**WORK TO COMPLETE:**
Down to the last line, reproduce the data that follows, but skip the pictures.

Start of DATASET SECTION

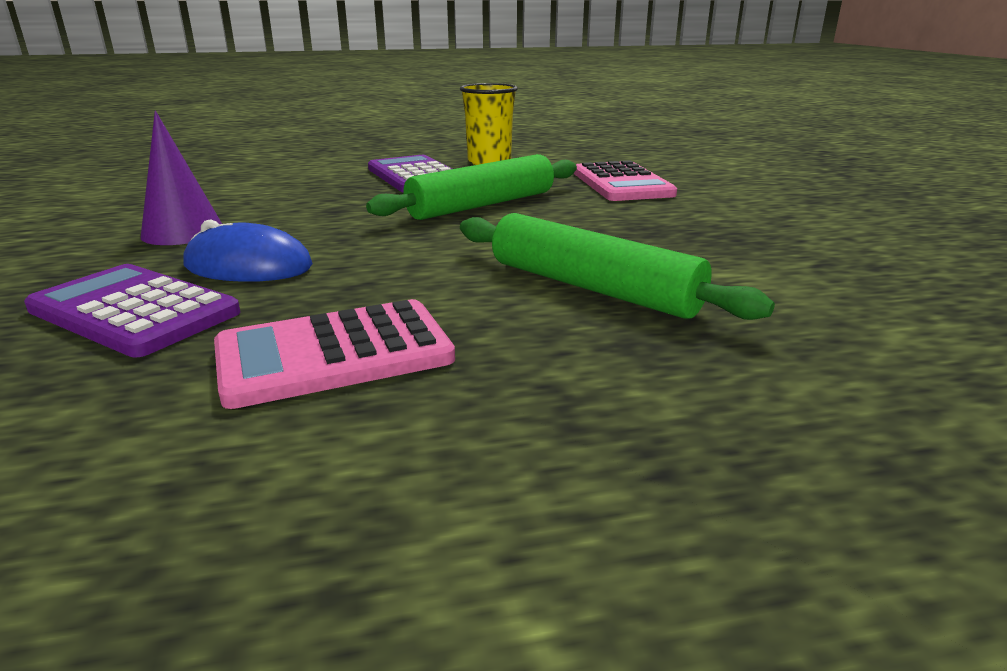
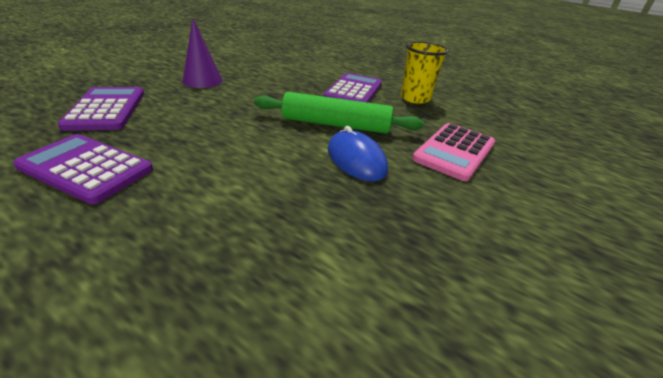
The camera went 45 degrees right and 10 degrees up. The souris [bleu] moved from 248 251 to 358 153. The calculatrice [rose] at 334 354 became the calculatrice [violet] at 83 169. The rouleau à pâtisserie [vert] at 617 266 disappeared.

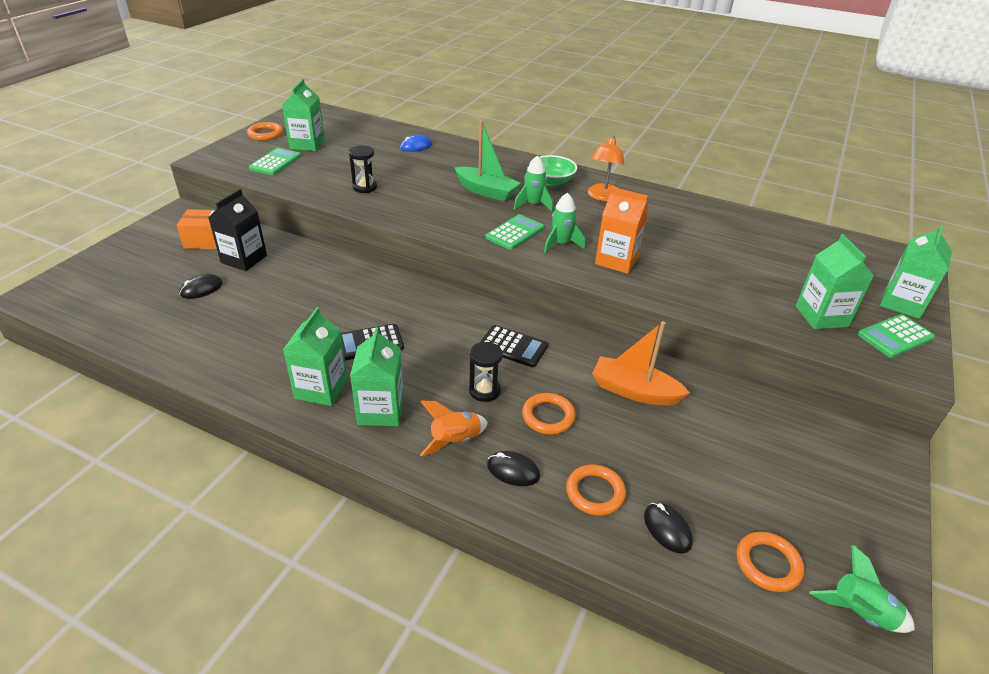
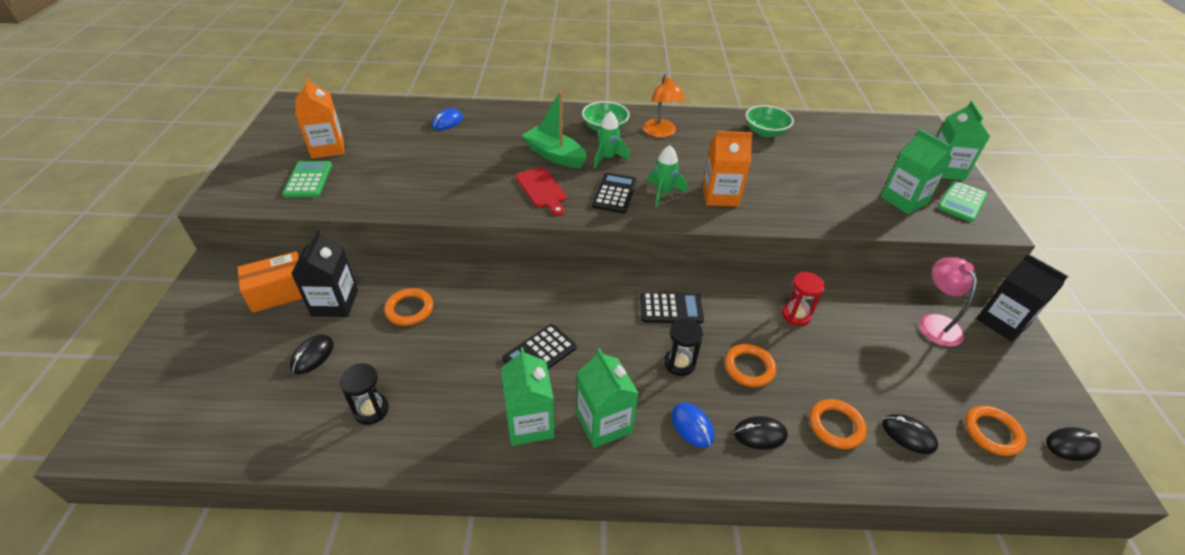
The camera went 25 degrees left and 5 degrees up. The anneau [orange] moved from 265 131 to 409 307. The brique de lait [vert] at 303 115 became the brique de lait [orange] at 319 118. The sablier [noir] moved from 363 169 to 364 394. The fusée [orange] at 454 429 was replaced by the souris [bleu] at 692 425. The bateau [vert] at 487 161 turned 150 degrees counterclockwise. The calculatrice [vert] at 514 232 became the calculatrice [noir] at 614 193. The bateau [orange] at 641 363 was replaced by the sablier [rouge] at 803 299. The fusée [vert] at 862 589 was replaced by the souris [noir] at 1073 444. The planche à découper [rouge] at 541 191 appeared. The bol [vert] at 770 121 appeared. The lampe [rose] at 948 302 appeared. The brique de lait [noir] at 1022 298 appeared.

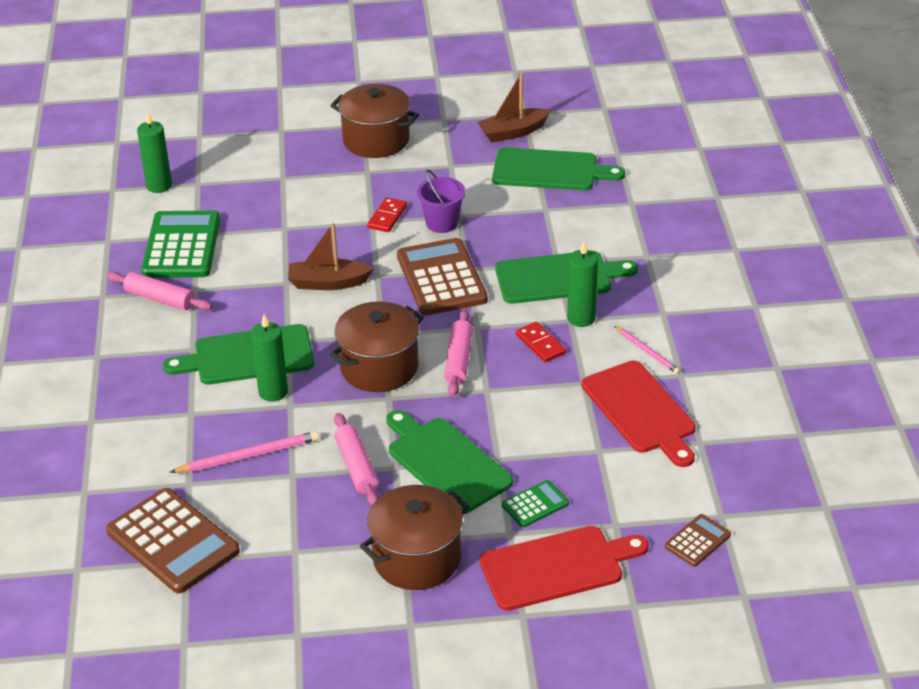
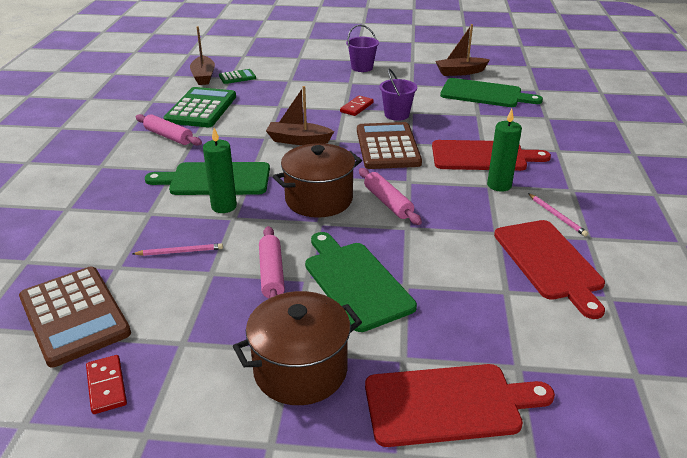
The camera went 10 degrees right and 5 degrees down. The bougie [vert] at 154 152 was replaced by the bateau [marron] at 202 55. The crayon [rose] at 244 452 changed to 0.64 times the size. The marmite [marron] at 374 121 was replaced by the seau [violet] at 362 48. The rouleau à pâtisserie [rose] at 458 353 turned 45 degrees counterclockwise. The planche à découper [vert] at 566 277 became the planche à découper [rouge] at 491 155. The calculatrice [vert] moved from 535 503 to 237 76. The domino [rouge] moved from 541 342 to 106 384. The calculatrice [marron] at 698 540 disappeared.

End of DATASET SECTION

**RESPONSE TO THIS TASK:**
The camera went 45 degrees right and 10 degrees up. The souris [bleu] moved from 248 251 to 358 153. The calculatrice [rose] at 334 354 became the calculatrice [violet] at 83 169. The rouleau à pâtisserie [vert] at 617 266 disappeared.

The camera went 25 degrees left and 5 degrees up. The anneau [orange] moved from 265 131 to 409 307. The brique de lait [vert] at 303 115 became the brique de lait [orange] at 319 118. The sablier [noir] moved from 363 169 to 364 394. The fusée [orange] at 454 429 was replaced by the souris [bleu] at 692 425. The bateau [vert] at 487 161 turned 150 degrees counterclockwise. The calculatrice [vert] at 514 232 became the calculatrice [noir] at 614 193. The bateau [orange] at 641 363 was replaced by the sablier [rouge] at 803 299. The fusée [vert] at 862 589 was replaced by the souris [noir] at 1073 444. The planche à découper [rouge] at 541 191 appeared. The bol [vert] at 770 121 appeared. The lampe [rose] at 948 302 appeared. The brique de lait [noir] at 1022 298 appeared.

The camera went 10 degrees right and 5 degrees down. The bougie [vert] at 154 152 was replaced by the bateau [marron] at 202 55. The crayon [rose] at 244 452 changed to 0.64 times the size. The marmite [marron] at 374 121 was replaced by the seau [violet] at 362 48. The rouleau à pâtisserie [rose] at 458 353 turned 45 degrees counterclockwise. The planche à découper [vert] at 566 277 became the planche à découper [rouge] at 491 155. The calculatrice [vert] moved from 535 503 to 237 76. The domino [rouge] moved from 541 342 to 106 384. The calculatrice [marron] at 698 540 disappeared.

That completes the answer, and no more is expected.